## Data provided:
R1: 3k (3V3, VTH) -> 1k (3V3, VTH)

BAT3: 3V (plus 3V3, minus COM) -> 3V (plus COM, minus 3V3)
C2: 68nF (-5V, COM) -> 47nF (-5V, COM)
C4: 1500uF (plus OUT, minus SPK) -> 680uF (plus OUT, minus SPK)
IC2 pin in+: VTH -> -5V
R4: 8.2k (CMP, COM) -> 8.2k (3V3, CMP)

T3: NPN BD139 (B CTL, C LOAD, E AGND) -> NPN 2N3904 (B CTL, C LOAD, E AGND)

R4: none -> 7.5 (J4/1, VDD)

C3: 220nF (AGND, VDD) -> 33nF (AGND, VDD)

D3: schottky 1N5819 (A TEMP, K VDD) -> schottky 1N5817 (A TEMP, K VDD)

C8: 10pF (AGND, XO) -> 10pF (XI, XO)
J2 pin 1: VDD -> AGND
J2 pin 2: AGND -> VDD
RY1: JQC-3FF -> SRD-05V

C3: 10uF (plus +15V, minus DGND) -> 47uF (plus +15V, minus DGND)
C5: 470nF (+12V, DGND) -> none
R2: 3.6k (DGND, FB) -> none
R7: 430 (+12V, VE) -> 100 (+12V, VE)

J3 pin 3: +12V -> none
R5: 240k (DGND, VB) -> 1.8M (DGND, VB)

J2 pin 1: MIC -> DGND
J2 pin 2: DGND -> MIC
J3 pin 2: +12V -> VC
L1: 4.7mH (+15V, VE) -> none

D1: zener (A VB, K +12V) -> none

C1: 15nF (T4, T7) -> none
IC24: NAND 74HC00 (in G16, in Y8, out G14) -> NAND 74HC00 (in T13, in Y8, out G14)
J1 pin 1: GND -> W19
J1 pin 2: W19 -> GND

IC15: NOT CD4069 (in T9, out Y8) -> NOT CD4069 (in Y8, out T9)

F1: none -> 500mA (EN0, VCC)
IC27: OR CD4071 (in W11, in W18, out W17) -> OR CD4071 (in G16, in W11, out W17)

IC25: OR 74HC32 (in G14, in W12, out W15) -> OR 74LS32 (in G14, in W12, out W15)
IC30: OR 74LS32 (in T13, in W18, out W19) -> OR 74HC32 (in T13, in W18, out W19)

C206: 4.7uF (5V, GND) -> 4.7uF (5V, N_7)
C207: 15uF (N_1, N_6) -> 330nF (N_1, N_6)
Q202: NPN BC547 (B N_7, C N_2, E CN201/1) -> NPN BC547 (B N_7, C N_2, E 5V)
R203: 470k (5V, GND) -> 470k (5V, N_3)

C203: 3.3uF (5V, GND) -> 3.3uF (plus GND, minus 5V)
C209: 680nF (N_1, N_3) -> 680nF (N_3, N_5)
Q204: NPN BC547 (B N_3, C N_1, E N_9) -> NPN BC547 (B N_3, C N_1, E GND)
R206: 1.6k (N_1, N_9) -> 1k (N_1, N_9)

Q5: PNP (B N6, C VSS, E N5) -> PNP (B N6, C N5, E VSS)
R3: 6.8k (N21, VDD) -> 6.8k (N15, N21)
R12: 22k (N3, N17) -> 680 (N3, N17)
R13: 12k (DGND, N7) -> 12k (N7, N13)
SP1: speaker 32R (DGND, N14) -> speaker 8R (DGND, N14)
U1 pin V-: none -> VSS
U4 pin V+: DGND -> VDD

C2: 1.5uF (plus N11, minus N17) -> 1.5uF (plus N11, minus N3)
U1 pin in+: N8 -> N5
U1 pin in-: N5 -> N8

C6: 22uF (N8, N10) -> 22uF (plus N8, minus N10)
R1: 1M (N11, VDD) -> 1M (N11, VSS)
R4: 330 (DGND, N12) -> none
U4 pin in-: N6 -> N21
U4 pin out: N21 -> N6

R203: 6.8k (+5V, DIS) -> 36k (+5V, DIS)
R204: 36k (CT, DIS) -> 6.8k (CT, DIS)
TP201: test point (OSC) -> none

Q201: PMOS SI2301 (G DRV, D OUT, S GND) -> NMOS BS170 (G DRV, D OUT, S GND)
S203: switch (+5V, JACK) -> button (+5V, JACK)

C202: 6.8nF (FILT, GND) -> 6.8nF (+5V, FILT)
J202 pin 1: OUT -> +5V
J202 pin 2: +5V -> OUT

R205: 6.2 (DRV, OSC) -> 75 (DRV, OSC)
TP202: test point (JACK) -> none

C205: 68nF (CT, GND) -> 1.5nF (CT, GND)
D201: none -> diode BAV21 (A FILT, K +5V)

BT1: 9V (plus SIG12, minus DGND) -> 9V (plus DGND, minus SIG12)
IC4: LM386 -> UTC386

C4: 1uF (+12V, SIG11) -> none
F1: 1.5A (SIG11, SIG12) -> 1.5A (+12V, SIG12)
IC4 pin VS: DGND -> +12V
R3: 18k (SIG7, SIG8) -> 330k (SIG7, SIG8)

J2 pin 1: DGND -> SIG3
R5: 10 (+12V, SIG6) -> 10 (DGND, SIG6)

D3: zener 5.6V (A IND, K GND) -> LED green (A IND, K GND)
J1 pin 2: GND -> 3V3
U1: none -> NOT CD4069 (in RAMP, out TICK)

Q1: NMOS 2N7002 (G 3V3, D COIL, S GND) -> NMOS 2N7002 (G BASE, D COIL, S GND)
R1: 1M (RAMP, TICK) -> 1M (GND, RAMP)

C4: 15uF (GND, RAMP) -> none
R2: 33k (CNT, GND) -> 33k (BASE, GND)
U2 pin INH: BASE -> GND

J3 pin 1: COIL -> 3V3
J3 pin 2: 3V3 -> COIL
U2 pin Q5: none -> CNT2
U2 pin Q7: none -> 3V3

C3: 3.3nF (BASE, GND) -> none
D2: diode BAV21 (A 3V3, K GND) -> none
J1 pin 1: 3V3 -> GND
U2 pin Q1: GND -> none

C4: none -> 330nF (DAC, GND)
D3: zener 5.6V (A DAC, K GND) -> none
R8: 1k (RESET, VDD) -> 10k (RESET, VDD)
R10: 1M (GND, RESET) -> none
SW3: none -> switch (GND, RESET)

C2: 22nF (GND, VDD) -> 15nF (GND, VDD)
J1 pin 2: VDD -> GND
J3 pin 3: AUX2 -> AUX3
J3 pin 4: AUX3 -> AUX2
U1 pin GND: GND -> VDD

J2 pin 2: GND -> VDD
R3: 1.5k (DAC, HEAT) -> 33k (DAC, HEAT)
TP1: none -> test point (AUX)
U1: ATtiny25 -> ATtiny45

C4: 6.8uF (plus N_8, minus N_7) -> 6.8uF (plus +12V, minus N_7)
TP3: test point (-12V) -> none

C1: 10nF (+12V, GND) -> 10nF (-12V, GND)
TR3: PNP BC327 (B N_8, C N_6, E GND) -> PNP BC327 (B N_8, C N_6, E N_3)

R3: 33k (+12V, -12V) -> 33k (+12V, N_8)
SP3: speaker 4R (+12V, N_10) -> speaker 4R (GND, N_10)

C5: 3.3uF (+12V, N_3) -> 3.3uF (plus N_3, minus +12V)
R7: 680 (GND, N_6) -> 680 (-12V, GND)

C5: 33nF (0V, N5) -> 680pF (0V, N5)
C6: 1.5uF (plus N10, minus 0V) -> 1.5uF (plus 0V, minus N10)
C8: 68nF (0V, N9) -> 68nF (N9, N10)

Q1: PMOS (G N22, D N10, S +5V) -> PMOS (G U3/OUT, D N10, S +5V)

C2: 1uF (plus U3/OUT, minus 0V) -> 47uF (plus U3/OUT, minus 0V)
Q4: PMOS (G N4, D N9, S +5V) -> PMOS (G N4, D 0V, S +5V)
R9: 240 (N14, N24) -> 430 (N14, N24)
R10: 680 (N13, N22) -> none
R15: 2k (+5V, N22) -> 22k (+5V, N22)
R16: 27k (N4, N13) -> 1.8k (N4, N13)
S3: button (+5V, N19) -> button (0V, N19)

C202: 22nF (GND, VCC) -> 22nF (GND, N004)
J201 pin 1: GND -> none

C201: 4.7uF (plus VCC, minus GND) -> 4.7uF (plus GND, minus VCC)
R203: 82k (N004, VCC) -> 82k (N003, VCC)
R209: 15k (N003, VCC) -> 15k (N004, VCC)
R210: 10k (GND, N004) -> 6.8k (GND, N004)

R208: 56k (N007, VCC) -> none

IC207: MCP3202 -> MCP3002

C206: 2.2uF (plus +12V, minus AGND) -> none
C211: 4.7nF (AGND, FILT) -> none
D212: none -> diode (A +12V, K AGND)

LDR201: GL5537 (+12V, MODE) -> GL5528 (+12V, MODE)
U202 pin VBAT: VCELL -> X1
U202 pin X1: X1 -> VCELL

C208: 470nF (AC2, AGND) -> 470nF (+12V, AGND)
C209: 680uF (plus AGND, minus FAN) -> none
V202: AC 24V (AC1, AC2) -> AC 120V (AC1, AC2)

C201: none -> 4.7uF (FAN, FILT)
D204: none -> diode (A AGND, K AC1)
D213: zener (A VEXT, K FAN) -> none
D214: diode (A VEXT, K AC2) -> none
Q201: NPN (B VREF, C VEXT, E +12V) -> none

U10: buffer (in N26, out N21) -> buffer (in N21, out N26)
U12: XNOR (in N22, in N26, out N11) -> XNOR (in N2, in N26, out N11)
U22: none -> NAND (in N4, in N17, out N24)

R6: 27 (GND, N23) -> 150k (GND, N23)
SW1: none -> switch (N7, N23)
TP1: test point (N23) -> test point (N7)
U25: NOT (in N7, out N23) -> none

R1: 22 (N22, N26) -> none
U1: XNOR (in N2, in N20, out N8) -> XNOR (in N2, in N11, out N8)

## What you are asked to do:
Of the entries above, transcribe exactly those lines that fall between the line containing "J2 pin 1: MIC -> DGND" and the line containing "TP201: test point (OSC) -> none", together with those two lines.

## Written answer:
J2 pin 1: MIC -> DGND
J2 pin 2: DGND -> MIC
J3 pin 2: +12V -> VC
L1: 4.7mH (+15V, VE) -> none

D1: zener (A VB, K +12V) -> none

C1: 15nF (T4, T7) -> none
IC24: NAND 74HC00 (in G16, in Y8, out G14) -> NAND 74HC00 (in T13, in Y8, out G14)
J1 pin 1: GND -> W19
J1 pin 2: W19 -> GND

IC15: NOT CD4069 (in T9, out Y8) -> NOT CD4069 (in Y8, out T9)

F1: none -> 500mA (EN0, VCC)
IC27: OR CD4071 (in W11, in W18, out W17) -> OR CD4071 (in G16, in W11, out W17)

IC25: OR 74HC32 (in G14, in W12, out W15) -> OR 74LS32 (in G14, in W12, out W15)
IC30: OR 74LS32 (in T13, in W18, out W19) -> OR 74HC32 (in T13, in W18, out W19)

C206: 4.7uF (5V, GND) -> 4.7uF (5V, N_7)
C207: 15uF (N_1, N_6) -> 330nF (N_1, N_6)
Q202: NPN BC547 (B N_7, C N_2, E CN201/1) -> NPN BC547 (B N_7, C N_2, E 5V)
R203: 470k (5V, GND) -> 470k (5V, N_3)

C203: 3.3uF (5V, GND) -> 3.3uF (plus GND, minus 5V)
C209: 680nF (N_1, N_3) -> 680nF (N_3, N_5)
Q204: NPN BC547 (B N_3, C N_1, E N_9) -> NPN BC547 (B N_3, C N_1, E GND)
R206: 1.6k (N_1, N_9) -> 1k (N_1, N_9)

Q5: PNP (B N6, C VSS, E N5) -> PNP (B N6, C N5, E VSS)
R3: 6.8k (N21, VDD) -> 6.8k (N15, N21)
R12: 22k (N3, N17) -> 680 (N3, N17)
R13: 12k (DGND, N7) -> 12k (N7, N13)
SP1: speaker 32R (DGND, N14) -> speaker 8R (DGND, N14)
U1 pin V-: none -> VSS
U4 pin V+: DGND -> VDD

C2: 1.5uF (plus N11, minus N17) -> 1.5uF (plus N11, minus N3)
U1 pin in+: N8 -> N5
U1 pin in-: N5 -> N8

C6: 22uF (N8, N10) -> 22uF (plus N8, minus N10)
R1: 1M (N11, VDD) -> 1M (N11, VSS)
R4: 330 (DGND, N12) -> none
U4 pin in-: N6 -> N21
U4 pin out: N21 -> N6

R203: 6.8k (+5V, DIS) -> 36k (+5V, DIS)
R204: 36k (CT, DIS) -> 6.8k (CT, DIS)
TP201: test point (OSC) -> none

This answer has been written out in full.